Data excerpt:
-- Opening Marker --

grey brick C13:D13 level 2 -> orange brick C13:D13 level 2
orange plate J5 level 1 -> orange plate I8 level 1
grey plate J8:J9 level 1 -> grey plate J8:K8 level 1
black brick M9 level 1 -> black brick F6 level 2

-- Closing Marker --

Exercise directions: Give again only the lines starting at the one that contains "grey plate J8:J9" and running to the end of the data.

Exercise output:
grey plate J8:J9 level 1 -> grey plate J8:K8 level 1
black brick M9 level 1 -> black brick F6 level 2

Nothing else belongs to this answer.